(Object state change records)
════════════════

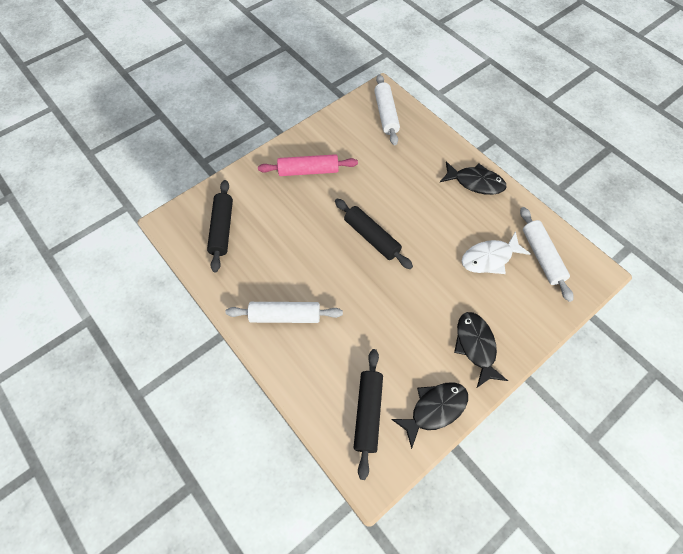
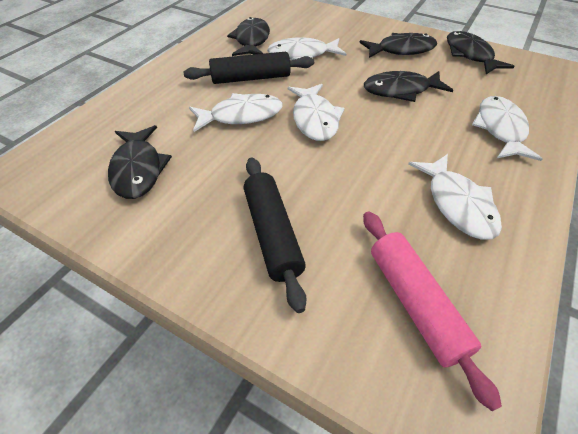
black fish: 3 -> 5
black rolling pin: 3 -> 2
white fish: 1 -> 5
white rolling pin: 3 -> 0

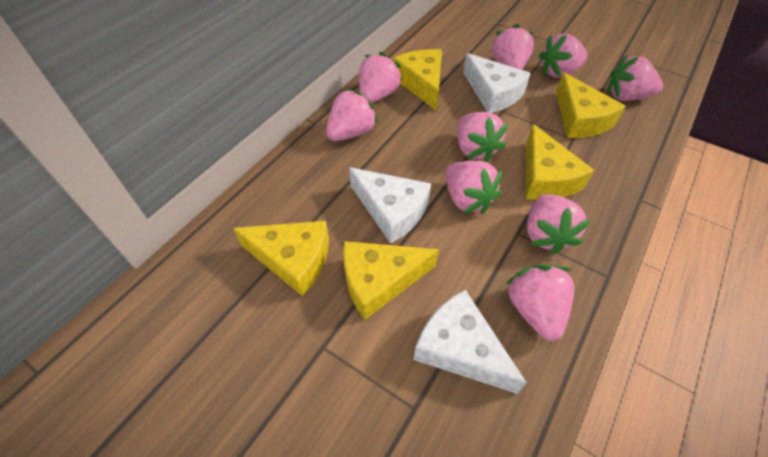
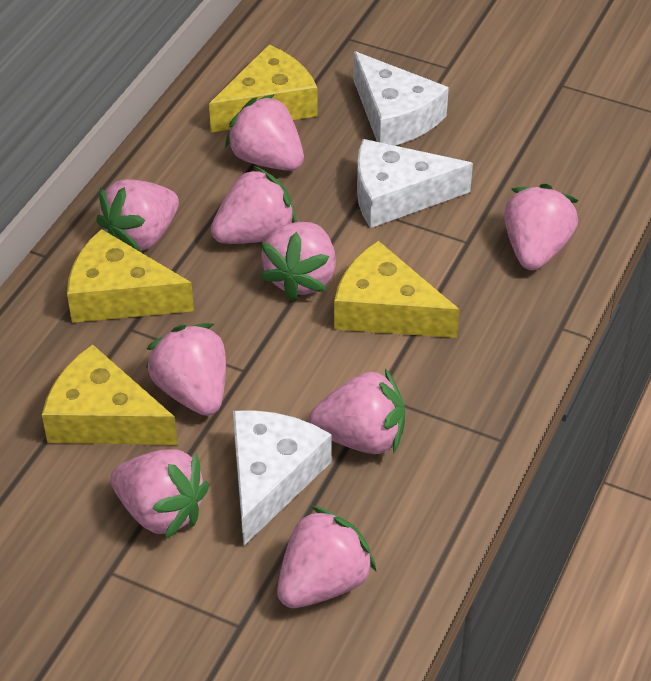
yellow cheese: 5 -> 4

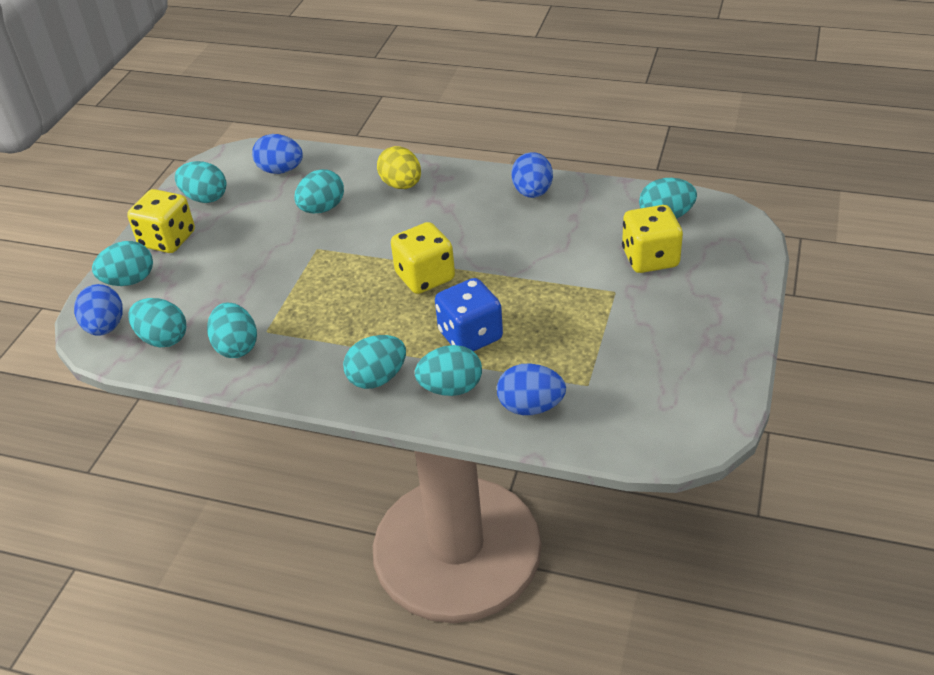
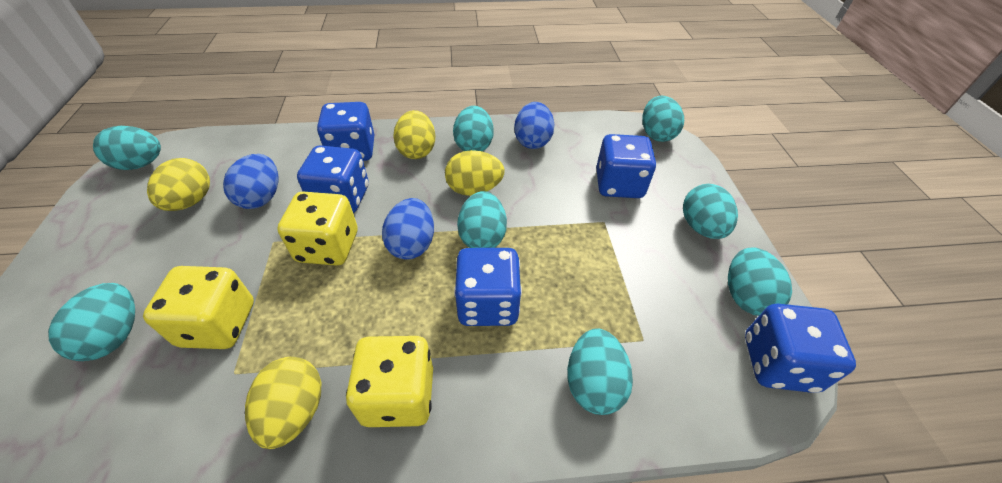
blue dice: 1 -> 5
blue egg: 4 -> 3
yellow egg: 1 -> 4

════════════════

§ What is being asked
Which lines of the data include the string "rolling"? Copy each of them.

§ Your response
black rolling pin: 3 -> 2
white rolling pin: 3 -> 0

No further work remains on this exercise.